Source data:
++++++++

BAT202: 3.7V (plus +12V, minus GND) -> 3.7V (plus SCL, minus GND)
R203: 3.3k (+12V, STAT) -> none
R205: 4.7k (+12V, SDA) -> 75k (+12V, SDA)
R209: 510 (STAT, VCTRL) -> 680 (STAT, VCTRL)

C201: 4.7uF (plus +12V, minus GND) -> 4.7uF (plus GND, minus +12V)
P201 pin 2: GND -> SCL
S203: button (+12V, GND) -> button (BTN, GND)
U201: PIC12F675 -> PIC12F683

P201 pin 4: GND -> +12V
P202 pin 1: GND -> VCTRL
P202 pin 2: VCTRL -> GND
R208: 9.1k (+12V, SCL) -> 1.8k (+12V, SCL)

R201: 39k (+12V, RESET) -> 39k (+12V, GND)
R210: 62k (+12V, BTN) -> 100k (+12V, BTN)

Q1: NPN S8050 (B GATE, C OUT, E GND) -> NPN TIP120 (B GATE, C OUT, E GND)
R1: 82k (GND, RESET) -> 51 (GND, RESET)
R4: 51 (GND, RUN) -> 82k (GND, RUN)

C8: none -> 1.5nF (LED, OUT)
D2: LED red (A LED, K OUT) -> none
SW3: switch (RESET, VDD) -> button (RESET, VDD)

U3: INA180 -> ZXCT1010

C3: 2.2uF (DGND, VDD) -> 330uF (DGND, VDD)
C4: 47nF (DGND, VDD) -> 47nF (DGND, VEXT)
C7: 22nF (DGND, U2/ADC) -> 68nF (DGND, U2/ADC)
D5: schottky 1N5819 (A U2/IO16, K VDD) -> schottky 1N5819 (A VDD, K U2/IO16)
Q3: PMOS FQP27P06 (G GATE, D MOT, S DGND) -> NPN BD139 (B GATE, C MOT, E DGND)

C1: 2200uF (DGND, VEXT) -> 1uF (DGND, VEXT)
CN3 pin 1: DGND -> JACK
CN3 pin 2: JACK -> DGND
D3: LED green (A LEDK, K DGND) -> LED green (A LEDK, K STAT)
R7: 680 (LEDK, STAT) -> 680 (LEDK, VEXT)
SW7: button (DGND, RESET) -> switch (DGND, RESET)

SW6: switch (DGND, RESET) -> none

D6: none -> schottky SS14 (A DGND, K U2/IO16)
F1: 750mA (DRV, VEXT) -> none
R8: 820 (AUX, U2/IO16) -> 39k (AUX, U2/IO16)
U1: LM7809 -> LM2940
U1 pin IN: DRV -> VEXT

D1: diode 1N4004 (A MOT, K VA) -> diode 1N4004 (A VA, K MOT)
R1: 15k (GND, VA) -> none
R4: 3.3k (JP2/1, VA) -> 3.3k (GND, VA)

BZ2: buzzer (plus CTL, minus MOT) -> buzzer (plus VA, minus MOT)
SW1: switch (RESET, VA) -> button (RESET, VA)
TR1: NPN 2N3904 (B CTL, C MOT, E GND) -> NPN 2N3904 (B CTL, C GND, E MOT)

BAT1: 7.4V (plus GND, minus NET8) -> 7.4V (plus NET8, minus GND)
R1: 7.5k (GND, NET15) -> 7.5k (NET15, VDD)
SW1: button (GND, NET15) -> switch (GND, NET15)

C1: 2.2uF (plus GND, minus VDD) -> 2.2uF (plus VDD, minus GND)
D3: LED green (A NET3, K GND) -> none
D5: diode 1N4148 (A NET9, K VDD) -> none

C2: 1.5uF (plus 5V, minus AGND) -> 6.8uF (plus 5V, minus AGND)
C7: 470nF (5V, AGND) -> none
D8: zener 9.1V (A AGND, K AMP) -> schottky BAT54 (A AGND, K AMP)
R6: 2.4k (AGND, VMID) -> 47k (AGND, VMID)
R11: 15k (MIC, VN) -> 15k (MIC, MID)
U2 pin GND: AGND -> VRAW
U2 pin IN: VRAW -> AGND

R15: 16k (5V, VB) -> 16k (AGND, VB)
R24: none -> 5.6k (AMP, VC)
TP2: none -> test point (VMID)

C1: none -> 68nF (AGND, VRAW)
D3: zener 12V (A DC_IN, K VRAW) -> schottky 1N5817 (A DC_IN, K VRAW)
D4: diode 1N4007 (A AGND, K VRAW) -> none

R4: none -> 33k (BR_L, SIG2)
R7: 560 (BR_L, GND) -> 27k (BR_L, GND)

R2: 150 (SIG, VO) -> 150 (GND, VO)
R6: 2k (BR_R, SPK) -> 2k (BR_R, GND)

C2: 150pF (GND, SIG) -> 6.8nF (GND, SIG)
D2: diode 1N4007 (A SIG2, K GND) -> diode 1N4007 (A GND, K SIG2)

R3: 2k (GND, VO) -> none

++++++++

▸ **WORK TO COMPLETE**
Only the lines above from the line with "R209: 510 (STAT, VCTRL) -> 680 (STAT, VCTRL)" to the line with "CN3 pin 2: JACK -> DGND", those two lines included, should be reproduced exactly.

▸ **TASK OUTPUT**
R209: 510 (STAT, VCTRL) -> 680 (STAT, VCTRL)

C201: 4.7uF (plus +12V, minus GND) -> 4.7uF (plus GND, minus +12V)
P201 pin 2: GND -> SCL
S203: button (+12V, GND) -> button (BTN, GND)
U201: PIC12F675 -> PIC12F683

P201 pin 4: GND -> +12V
P202 pin 1: GND -> VCTRL
P202 pin 2: VCTRL -> GND
R208: 9.1k (+12V, SCL) -> 1.8k (+12V, SCL)

R201: 39k (+12V, RESET) -> 39k (+12V, GND)
R210: 62k (+12V, BTN) -> 100k (+12V, BTN)

Q1: NPN S8050 (B GATE, C OUT, E GND) -> NPN TIP120 (B GATE, C OUT, E GND)
R1: 82k (GND, RESET) -> 51 (GND, RESET)
R4: 51 (GND, RUN) -> 82k (GND, RUN)

C8: none -> 1.5nF (LED, OUT)
D2: LED red (A LED, K OUT) -> none
SW3: switch (RESET, VDD) -> button (RESET, VDD)

U3: INA180 -> ZXCT1010

C3: 2.2uF (DGND, VDD) -> 330uF (DGND, VDD)
C4: 47nF (DGND, VDD) -> 47nF (DGND, VEXT)
C7: 22nF (DGND, U2/ADC) -> 68nF (DGND, U2/ADC)
D5: schottky 1N5819 (A U2/IO16, K VDD) -> schottky 1N5819 (A VDD, K U2/IO16)
Q3: PMOS FQP27P06 (G GATE, D MOT, S DGND) -> NPN BD139 (B GATE, C MOT, E DGND)

C1: 2200uF (DGND, VEXT) -> 1uF (DGND, VEXT)
CN3 pin 1: DGND -> JACK
CN3 pin 2: JACK -> DGND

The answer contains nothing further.